◆ What you will do ◆
Copy every line below that has the word "plus" in it.

++++

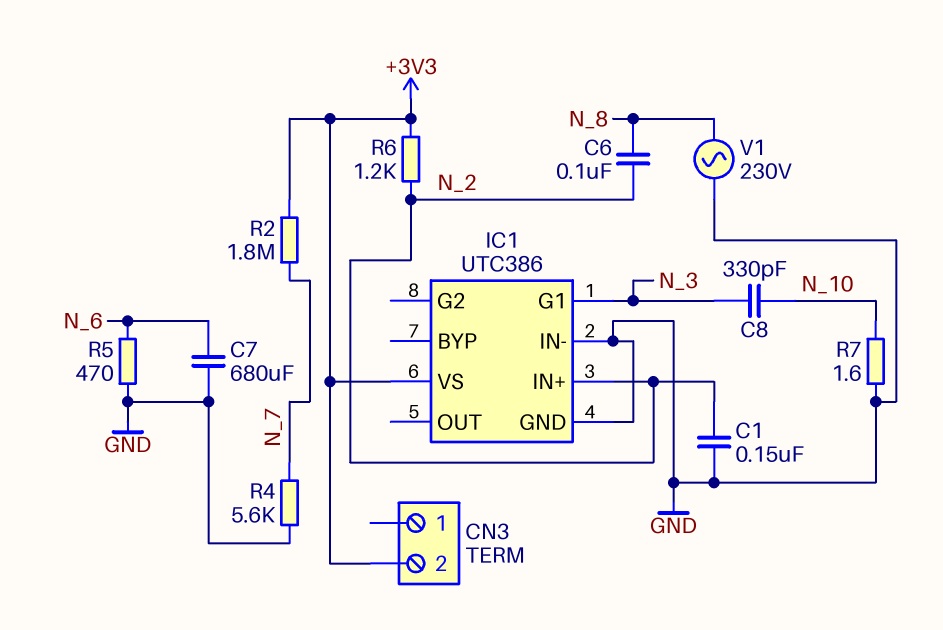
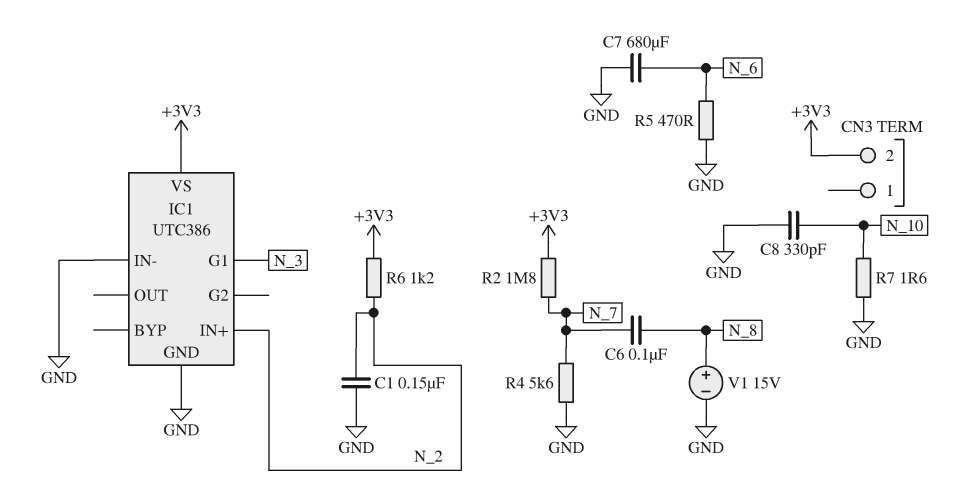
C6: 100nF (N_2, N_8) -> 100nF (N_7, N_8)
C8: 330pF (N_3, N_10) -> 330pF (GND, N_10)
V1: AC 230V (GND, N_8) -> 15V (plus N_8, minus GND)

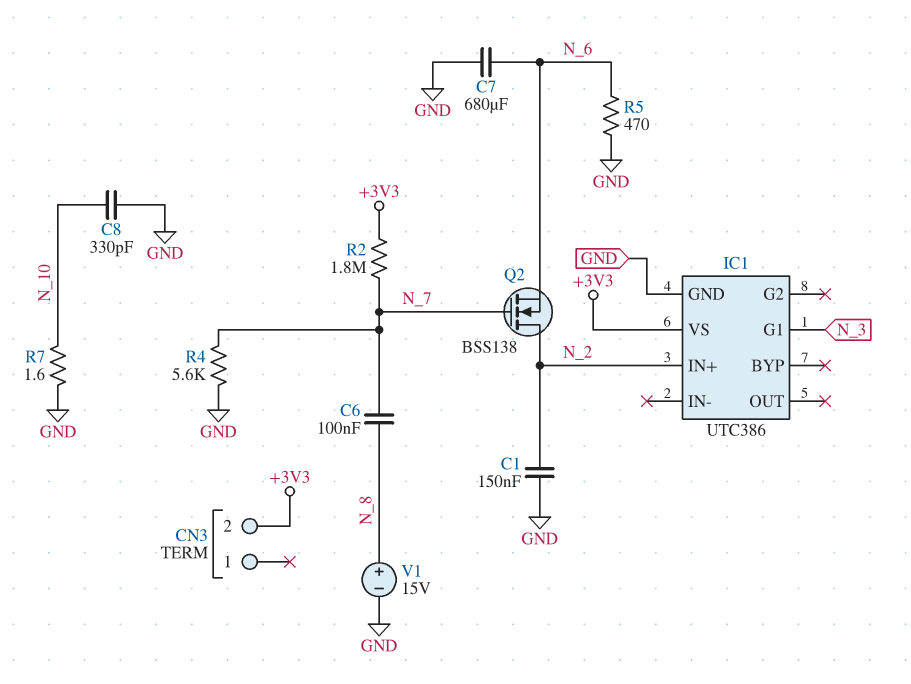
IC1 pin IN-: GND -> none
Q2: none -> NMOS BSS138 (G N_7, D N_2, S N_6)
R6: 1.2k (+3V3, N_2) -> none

++++

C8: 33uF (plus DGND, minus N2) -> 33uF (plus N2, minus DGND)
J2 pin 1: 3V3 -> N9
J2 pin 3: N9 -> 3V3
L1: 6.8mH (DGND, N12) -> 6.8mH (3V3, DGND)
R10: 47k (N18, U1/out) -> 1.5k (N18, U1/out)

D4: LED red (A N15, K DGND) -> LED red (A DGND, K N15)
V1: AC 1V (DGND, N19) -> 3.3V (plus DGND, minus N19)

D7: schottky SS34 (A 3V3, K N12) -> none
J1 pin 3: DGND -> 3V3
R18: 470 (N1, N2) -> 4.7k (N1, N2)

++++

◆ Written solution ◆
V1: AC 230V (GND, N_8) -> 15V (plus N_8, minus GND)
C8: 33uF (plus DGND, minus N2) -> 33uF (plus N2, minus DGND)
V1: AC 1V (DGND, N19) -> 3.3V (plus DGND, minus N19)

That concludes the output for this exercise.